## [WHAT YOU NEED TO DO]
Set down a faithful copy of every record, and skip the pictures in it.

## [INFORMATION PROVIDED]
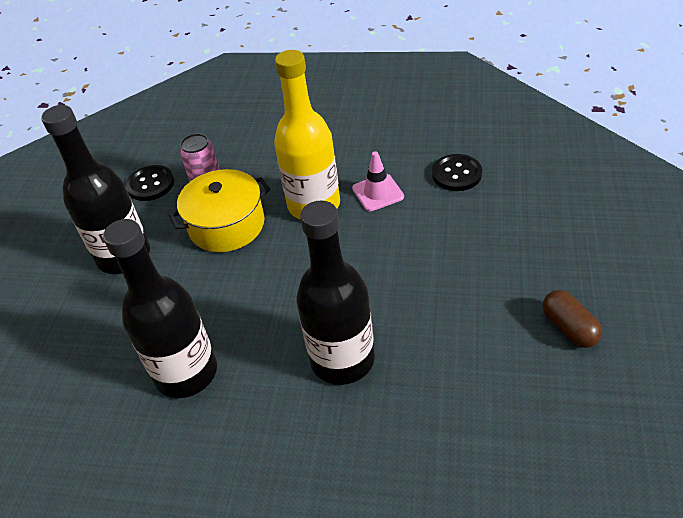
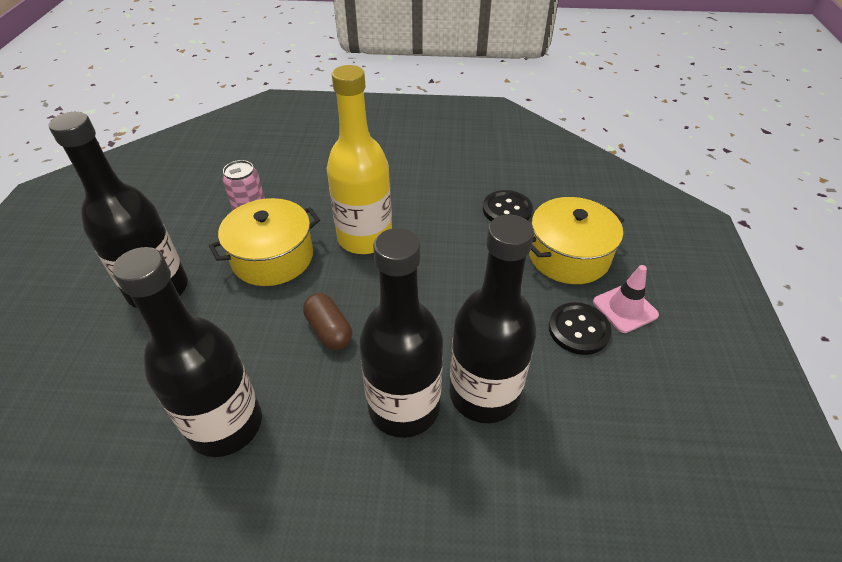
camera: 10 degrees left, 0 degrees up
(151, 184) = (191, 213): black button -> black button (578, 329)
(378, 193) = (430, 226): pink traffic cone -> pink traffic cone (625, 308)
(416, 349) = (484, 394): none -> black bottle
(513, 219) = (568, 256): none -> yellow pot
(569, 328) = (640, 369): brown capsule -> brown capsule (329, 330)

## [REPLY]
camera: 10 degrees left, 0 degrees up
(151, 184) = (191, 213): black button -> black button (578, 329)
(378, 193) = (430, 226): pink traffic cone -> pink traffic cone (625, 308)
(416, 349) = (484, 394): none -> black bottle
(513, 219) = (568, 256): none -> yellow pot
(569, 328) = (640, 369): brown capsule -> brown capsule (329, 330)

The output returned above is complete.